- [Required action] Go through the data below and copy it exactly, skipping every picture.

(Beginning of Provided records)

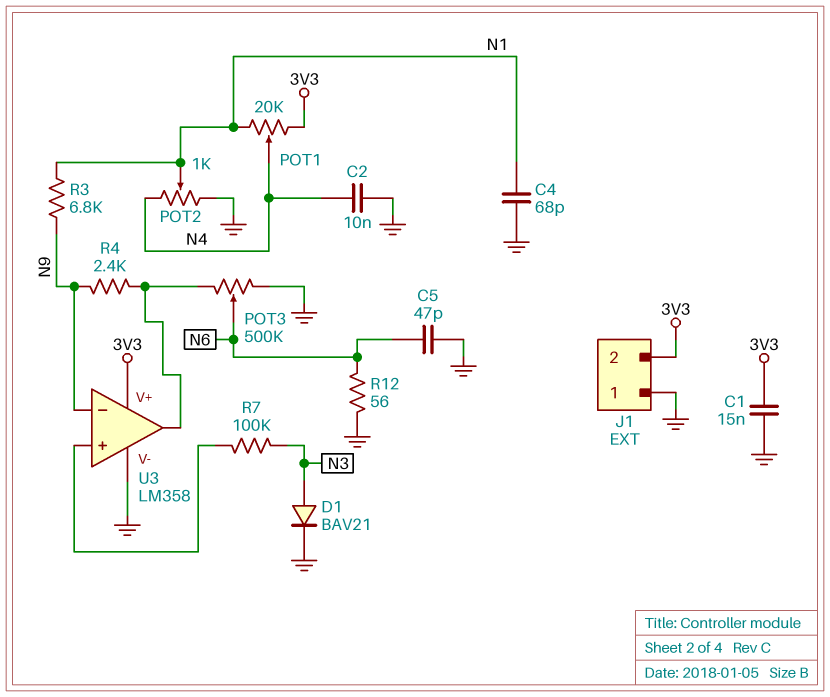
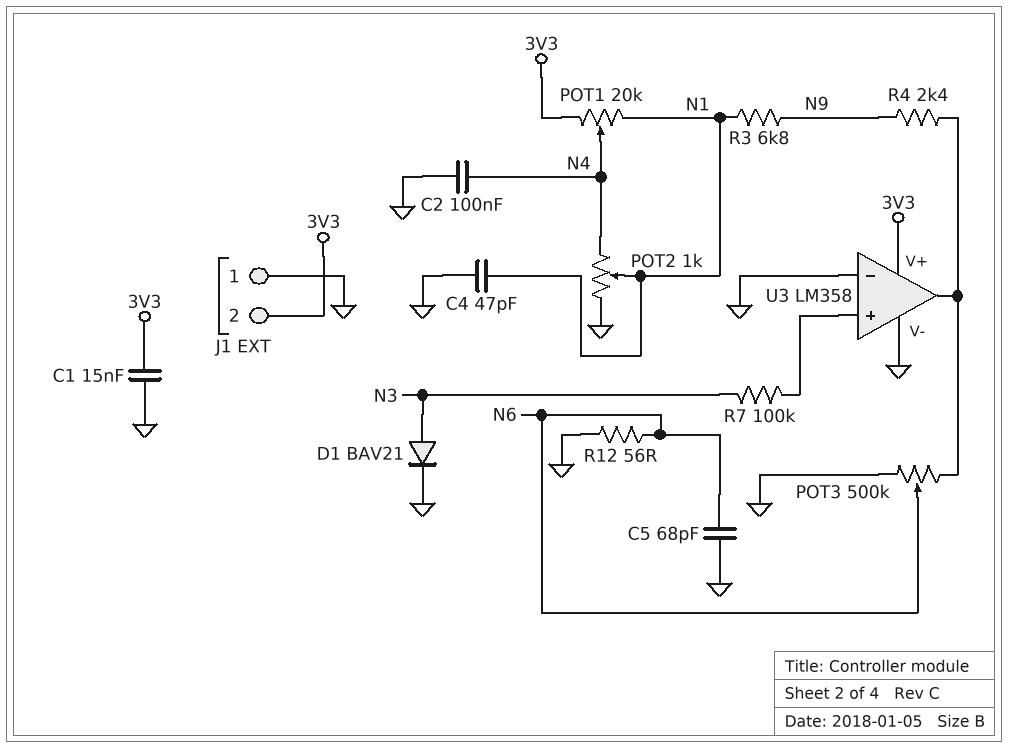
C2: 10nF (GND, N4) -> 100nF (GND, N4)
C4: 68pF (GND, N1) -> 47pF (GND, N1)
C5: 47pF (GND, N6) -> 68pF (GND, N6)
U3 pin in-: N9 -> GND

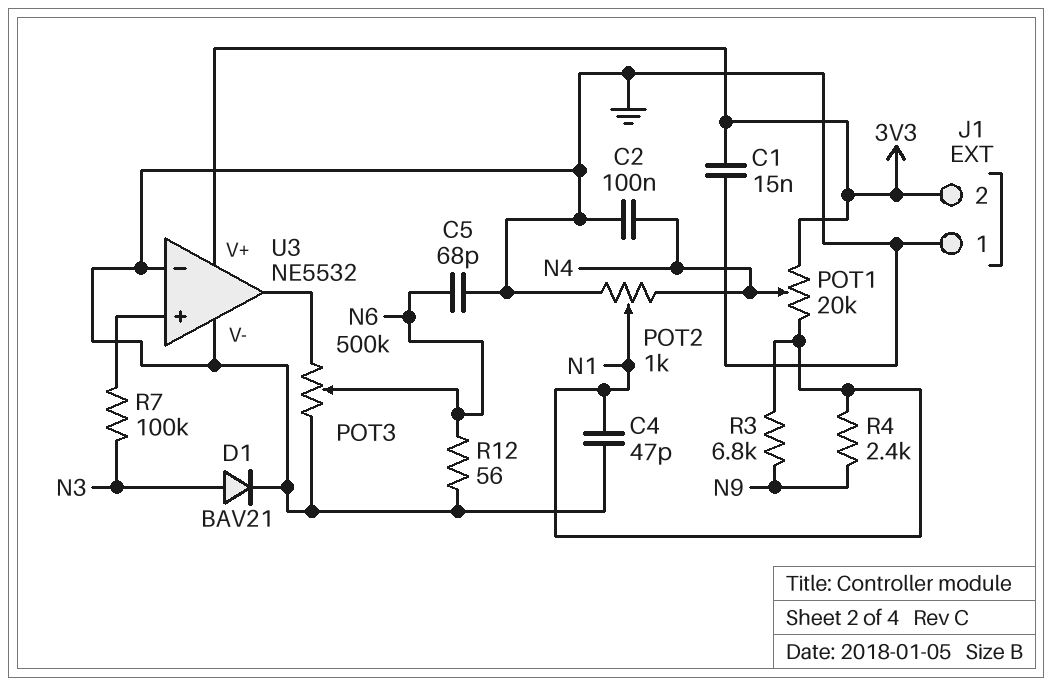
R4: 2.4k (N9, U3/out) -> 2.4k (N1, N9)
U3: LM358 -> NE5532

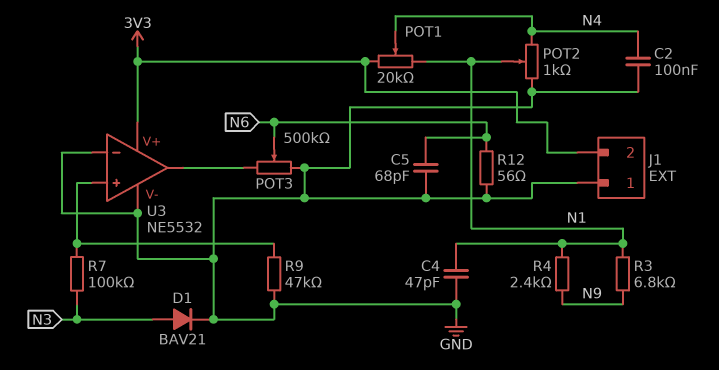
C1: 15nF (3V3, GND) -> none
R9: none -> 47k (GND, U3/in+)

(End of Provided records)

- [Solution]
C2: 10nF (GND, N4) -> 100nF (GND, N4)
C4: 68pF (GND, N1) -> 47pF (GND, N1)
C5: 47pF (GND, N6) -> 68pF (GND, N6)
U3 pin in-: N9 -> GND

R4: 2.4k (N9, U3/out) -> 2.4k (N1, N9)
U3: LM358 -> NE5532

C1: 15nF (3V3, GND) -> none
R9: none -> 47k (GND, U3/in+)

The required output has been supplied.